(Data to use Opens)
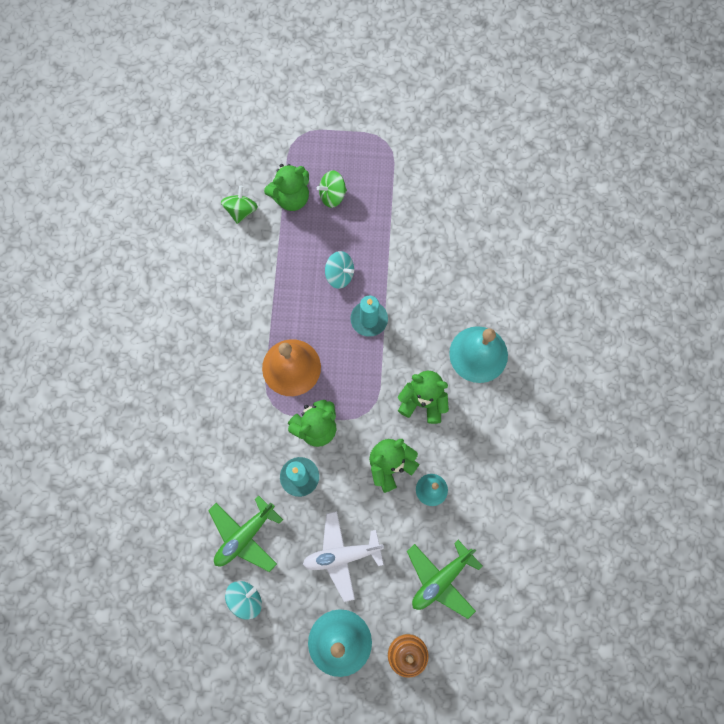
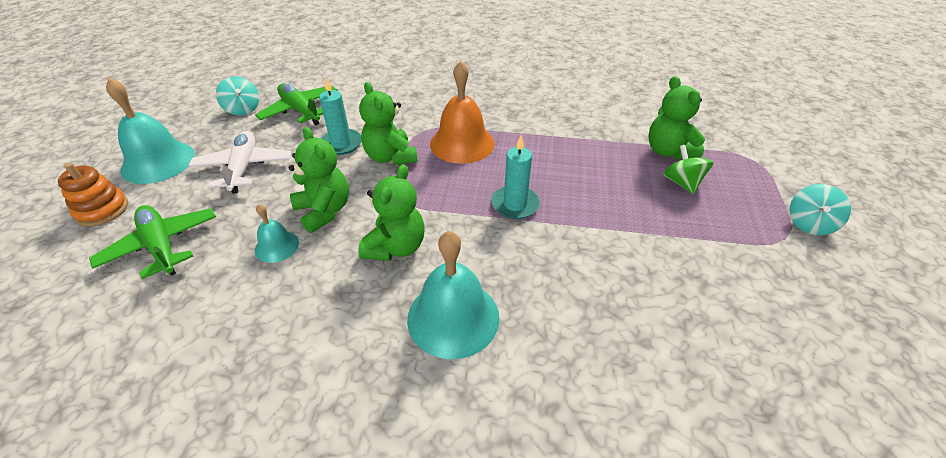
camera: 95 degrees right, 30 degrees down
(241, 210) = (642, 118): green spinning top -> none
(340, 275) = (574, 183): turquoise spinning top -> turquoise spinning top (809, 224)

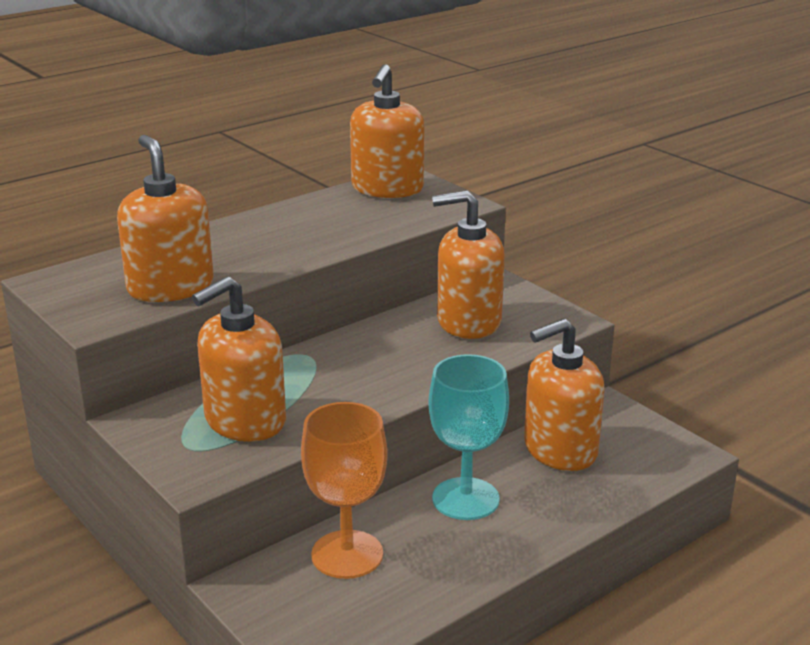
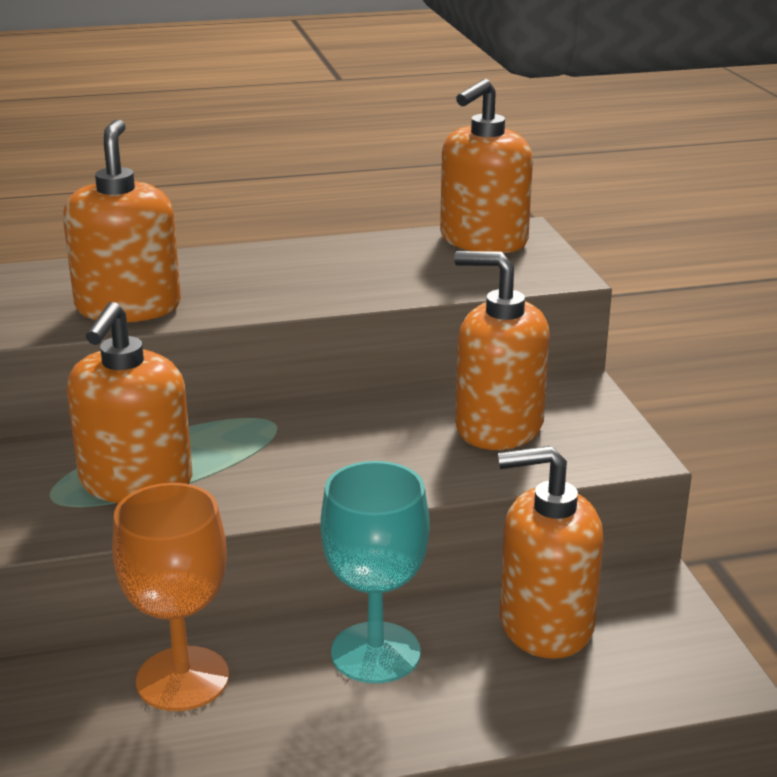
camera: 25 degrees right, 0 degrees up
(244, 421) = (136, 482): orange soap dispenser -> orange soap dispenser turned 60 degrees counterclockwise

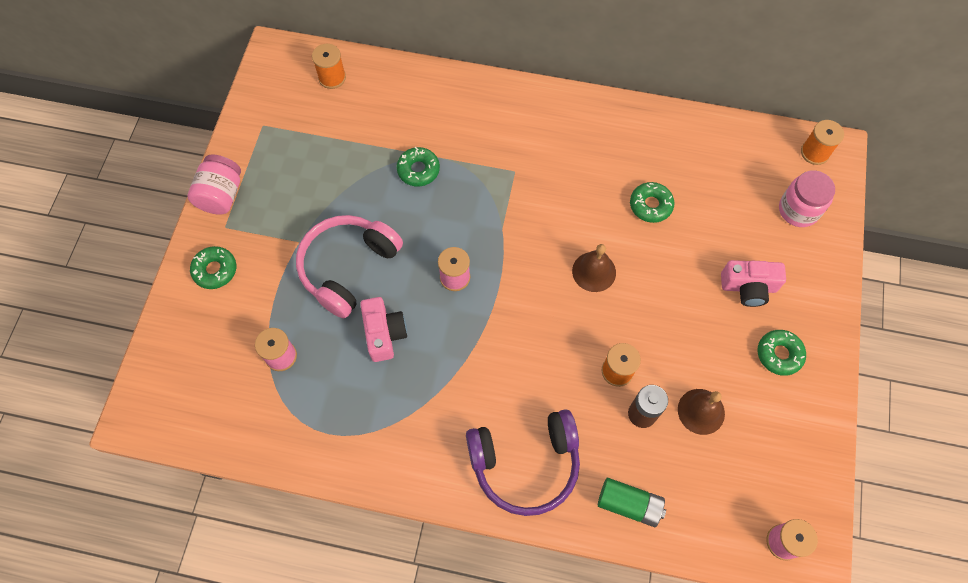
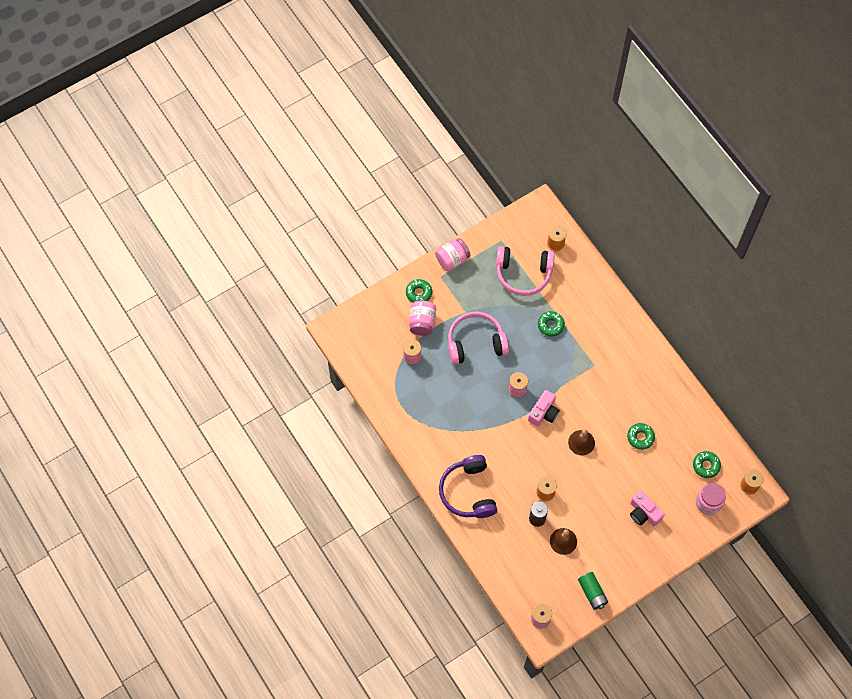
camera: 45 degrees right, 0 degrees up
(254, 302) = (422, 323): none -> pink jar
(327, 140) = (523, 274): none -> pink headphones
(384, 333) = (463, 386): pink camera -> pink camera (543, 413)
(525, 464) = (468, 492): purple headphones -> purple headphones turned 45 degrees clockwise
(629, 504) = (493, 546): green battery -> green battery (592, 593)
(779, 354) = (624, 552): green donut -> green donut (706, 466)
(Data to use Closes)
** Work to be completed **
Nothing before the line containing "(327, 140) = (523, 274): none" should be repeated; repeat that line and all later lines through the end of the data above, exactly.

** Exercise answer **
(327, 140) = (523, 274): none -> pink headphones
(384, 333) = (463, 386): pink camera -> pink camera (543, 413)
(525, 464) = (468, 492): purple headphones -> purple headphones turned 45 degrees clockwise
(629, 504) = (493, 546): green battery -> green battery (592, 593)
(779, 354) = (624, 552): green donut -> green donut (706, 466)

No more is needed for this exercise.